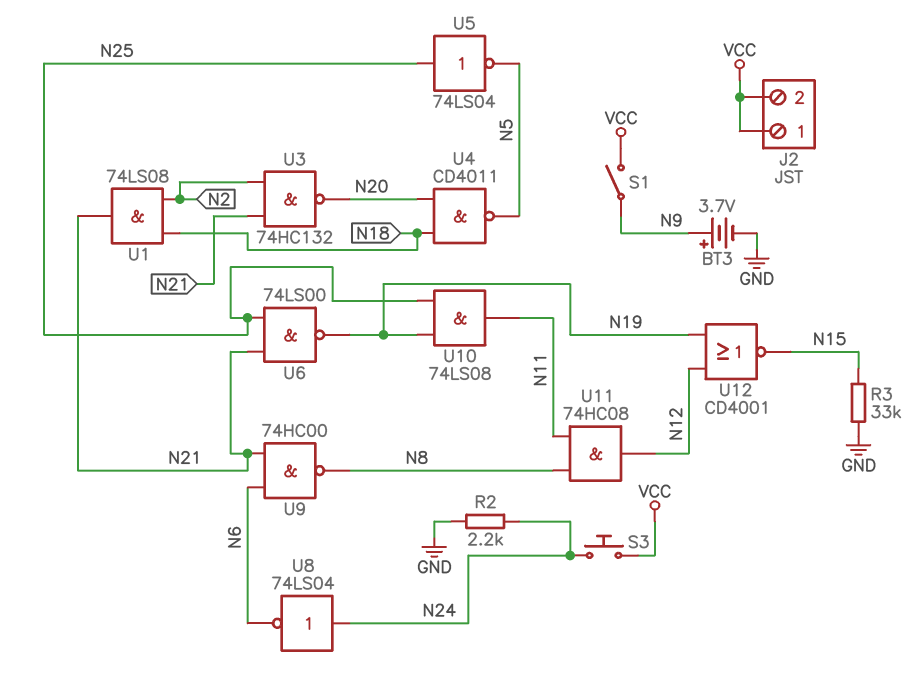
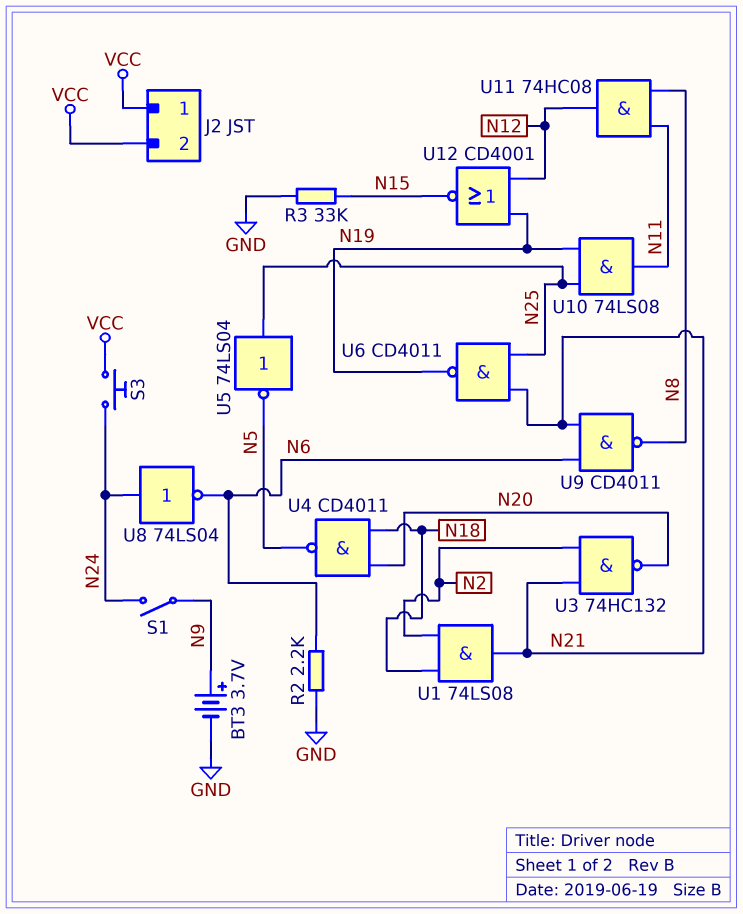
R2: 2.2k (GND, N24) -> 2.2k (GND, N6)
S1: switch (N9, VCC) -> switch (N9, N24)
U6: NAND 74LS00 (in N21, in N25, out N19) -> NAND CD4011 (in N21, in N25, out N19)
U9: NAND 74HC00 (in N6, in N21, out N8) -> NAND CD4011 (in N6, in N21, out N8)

==

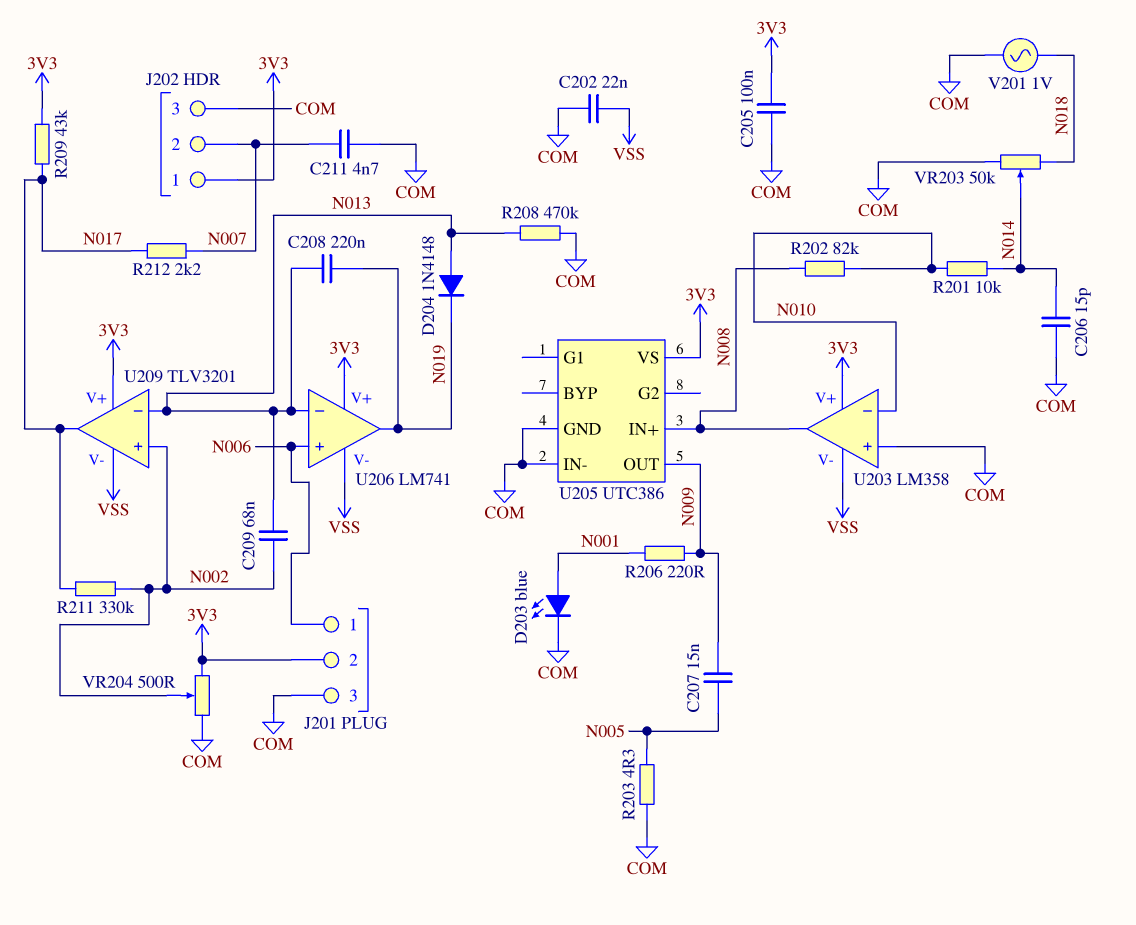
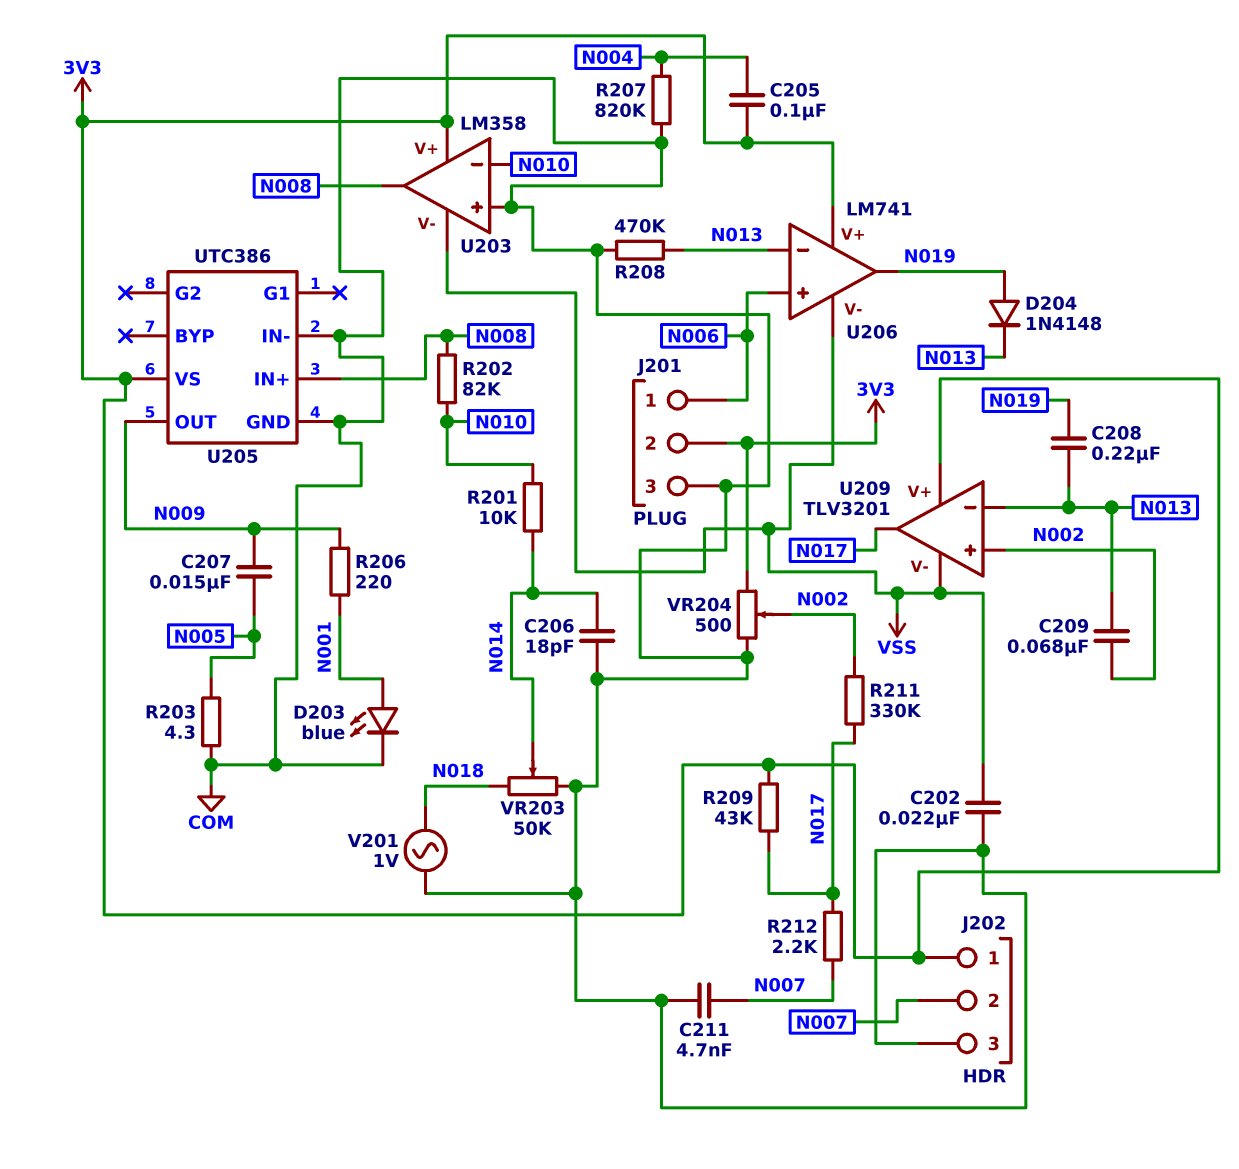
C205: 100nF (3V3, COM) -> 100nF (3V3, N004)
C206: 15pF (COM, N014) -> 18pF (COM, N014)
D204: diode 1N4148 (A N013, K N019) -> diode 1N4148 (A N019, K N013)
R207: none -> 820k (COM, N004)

**What to produce:** All lines in the data above from the one with "R2: 2.2k (GND, N24) -> 2.2k (GND, N6)" through the one with "U9: NAND 74HC00" must be repeated exactly, and no others.

**Task solution:**
R2: 2.2k (GND, N24) -> 2.2k (GND, N6)
S1: switch (N9, VCC) -> switch (N9, N24)
U6: NAND 74LS00 (in N21, in N25, out N19) -> NAND CD4011 (in N21, in N25, out N19)
U9: NAND 74HC00 (in N6, in N21, out N8) -> NAND CD4011 (in N6, in N21, out N8)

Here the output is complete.